Gib jede Zeile des folgenden Materials zurück, in der die Zeichenfolge "bottom" vorkommt.

(Gespeicherte Einträge)
____________________

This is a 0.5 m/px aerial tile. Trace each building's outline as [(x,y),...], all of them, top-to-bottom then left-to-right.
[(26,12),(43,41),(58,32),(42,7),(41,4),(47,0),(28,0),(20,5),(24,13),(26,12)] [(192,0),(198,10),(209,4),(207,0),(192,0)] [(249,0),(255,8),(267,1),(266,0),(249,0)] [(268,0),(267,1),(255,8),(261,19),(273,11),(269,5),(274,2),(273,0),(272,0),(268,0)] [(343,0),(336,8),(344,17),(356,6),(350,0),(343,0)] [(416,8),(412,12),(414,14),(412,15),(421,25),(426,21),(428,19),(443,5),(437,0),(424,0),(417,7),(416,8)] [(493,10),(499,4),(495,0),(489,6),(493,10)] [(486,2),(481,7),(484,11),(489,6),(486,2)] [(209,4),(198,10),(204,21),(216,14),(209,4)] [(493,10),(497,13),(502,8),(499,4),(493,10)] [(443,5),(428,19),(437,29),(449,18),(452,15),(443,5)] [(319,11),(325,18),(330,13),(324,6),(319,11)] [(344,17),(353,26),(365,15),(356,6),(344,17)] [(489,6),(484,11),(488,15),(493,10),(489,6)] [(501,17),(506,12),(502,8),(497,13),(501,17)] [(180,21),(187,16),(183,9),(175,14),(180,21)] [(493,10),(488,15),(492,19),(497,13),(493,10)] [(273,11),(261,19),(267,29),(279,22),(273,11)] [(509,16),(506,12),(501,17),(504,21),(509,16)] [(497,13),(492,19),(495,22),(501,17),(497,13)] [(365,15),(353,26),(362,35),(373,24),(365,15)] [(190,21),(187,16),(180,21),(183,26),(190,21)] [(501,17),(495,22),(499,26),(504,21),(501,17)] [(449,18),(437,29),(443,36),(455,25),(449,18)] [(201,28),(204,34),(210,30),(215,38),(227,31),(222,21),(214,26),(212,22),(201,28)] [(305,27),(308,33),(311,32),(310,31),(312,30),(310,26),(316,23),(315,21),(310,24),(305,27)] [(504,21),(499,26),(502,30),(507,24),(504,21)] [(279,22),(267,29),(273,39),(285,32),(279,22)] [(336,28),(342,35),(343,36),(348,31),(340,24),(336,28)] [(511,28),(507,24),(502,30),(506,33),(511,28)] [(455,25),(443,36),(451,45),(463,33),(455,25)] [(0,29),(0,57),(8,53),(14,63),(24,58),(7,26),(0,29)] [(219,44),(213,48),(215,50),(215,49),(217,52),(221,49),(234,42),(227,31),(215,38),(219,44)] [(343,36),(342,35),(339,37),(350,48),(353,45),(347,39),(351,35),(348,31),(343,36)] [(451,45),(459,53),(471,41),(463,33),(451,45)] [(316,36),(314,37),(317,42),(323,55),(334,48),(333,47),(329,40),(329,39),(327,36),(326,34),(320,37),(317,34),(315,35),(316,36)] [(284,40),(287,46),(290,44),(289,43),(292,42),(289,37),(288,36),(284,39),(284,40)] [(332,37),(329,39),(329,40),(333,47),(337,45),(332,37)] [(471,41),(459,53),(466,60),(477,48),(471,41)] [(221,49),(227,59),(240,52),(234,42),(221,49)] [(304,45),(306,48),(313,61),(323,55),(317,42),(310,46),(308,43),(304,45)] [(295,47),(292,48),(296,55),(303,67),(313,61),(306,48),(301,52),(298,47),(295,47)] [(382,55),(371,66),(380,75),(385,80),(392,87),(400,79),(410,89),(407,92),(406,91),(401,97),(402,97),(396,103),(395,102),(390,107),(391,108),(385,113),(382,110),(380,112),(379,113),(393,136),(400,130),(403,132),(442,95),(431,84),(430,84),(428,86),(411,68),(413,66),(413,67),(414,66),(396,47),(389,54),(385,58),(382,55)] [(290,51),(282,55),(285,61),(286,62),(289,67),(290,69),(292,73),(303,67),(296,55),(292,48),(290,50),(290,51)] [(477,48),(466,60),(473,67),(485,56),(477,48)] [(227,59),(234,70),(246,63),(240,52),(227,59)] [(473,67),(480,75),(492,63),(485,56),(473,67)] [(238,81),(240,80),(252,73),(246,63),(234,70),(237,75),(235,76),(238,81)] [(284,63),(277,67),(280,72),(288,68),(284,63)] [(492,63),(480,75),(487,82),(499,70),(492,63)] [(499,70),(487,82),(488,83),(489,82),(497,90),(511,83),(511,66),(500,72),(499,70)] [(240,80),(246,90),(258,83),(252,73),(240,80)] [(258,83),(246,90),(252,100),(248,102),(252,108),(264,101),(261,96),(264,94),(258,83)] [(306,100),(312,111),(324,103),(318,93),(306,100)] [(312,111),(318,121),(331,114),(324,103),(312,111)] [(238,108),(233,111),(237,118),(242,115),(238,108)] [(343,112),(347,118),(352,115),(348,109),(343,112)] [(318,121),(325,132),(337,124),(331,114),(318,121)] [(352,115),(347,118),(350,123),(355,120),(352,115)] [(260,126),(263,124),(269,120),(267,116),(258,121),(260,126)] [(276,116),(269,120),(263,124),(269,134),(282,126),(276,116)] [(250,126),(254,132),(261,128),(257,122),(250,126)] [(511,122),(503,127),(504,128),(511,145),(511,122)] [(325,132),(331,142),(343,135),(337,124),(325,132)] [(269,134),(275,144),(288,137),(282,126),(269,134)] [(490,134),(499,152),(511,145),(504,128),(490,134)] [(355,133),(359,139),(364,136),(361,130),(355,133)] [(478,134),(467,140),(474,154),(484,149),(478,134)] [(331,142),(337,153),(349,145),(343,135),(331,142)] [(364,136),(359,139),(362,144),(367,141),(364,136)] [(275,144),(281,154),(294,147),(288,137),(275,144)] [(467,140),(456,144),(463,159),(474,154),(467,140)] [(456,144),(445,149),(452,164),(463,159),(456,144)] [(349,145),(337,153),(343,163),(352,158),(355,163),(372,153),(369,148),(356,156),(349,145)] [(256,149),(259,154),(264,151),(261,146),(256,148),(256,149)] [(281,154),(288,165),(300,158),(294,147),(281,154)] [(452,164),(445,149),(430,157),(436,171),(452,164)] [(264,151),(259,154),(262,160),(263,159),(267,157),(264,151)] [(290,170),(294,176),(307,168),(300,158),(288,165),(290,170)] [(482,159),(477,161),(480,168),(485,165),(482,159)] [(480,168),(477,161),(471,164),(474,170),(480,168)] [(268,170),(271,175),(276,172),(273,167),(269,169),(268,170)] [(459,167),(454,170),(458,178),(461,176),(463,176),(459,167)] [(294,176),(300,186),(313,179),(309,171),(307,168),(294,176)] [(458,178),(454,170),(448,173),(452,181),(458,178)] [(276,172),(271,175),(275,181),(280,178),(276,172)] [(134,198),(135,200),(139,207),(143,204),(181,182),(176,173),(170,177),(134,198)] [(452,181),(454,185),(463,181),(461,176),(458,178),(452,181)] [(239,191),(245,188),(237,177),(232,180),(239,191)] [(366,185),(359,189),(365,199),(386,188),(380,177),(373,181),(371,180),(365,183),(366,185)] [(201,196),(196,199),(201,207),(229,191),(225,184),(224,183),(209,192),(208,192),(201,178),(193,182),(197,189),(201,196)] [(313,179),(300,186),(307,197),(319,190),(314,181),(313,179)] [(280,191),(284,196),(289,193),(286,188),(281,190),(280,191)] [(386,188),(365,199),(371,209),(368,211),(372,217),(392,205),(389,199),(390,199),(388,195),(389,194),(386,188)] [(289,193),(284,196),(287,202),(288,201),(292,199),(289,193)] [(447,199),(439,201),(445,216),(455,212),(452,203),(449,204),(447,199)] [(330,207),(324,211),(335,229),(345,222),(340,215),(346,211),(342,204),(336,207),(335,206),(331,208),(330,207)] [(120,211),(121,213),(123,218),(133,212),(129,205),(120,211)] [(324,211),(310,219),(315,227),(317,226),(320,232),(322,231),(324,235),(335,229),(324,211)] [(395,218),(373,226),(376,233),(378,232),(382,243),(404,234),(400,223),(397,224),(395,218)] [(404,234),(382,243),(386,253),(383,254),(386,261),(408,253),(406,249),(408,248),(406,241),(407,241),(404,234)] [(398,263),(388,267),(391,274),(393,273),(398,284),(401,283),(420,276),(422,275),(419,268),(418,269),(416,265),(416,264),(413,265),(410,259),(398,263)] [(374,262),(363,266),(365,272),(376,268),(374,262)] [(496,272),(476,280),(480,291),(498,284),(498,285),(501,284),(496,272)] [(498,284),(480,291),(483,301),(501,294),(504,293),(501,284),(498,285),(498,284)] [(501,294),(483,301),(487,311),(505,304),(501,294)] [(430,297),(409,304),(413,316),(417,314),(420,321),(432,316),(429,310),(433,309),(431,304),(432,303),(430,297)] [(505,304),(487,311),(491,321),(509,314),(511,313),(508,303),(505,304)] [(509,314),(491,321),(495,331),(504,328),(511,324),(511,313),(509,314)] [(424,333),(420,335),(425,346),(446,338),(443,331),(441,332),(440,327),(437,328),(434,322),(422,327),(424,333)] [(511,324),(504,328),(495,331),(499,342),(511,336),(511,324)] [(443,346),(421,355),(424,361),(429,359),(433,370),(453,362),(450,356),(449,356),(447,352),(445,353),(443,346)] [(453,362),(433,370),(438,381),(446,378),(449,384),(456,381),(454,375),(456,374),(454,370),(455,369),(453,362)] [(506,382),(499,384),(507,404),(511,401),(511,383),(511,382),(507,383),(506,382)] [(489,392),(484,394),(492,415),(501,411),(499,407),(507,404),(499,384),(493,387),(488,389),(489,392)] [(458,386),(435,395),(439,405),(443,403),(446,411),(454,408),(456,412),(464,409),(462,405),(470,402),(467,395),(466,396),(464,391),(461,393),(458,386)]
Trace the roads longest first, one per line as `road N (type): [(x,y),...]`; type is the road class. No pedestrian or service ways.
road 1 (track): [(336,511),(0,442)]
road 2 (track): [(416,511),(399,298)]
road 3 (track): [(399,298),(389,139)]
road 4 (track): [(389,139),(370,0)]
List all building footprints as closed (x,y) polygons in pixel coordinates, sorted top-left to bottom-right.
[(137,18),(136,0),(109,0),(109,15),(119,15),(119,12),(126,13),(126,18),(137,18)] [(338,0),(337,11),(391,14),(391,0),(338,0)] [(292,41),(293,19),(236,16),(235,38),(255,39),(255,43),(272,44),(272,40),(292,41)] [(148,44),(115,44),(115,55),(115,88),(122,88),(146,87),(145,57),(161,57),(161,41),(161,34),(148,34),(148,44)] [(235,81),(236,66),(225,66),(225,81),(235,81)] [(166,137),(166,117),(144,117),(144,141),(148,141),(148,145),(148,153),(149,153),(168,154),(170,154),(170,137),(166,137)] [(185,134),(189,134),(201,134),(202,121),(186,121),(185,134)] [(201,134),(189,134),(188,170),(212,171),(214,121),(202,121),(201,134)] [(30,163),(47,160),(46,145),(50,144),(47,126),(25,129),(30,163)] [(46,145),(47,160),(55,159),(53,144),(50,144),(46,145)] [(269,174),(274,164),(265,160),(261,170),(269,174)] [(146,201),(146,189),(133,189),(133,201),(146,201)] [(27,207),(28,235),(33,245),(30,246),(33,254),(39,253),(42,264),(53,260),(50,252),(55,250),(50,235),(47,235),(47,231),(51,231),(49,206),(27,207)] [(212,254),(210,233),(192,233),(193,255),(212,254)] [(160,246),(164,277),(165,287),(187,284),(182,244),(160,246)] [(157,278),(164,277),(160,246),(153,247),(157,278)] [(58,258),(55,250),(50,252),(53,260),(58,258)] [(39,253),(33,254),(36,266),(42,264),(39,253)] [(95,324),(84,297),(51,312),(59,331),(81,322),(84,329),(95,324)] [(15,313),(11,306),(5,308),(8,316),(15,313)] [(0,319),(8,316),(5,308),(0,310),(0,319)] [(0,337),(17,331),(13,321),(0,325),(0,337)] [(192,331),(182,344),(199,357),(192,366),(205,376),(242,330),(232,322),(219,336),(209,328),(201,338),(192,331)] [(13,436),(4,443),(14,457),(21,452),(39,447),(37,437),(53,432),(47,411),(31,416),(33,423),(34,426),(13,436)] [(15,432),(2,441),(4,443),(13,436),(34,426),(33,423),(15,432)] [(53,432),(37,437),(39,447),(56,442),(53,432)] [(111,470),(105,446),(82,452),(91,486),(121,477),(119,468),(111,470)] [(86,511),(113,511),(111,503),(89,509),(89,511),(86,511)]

____________________

GELÖSTE AUFGABE:
This is a 0.5 m/px aerial tile. Trace each building's outline as [(x,y),...], all of them, top-to-bottom then left-to-right.
List all building footprints as closed (x,y) polygons in pixel coordinates, sorted top-left to bottom-right.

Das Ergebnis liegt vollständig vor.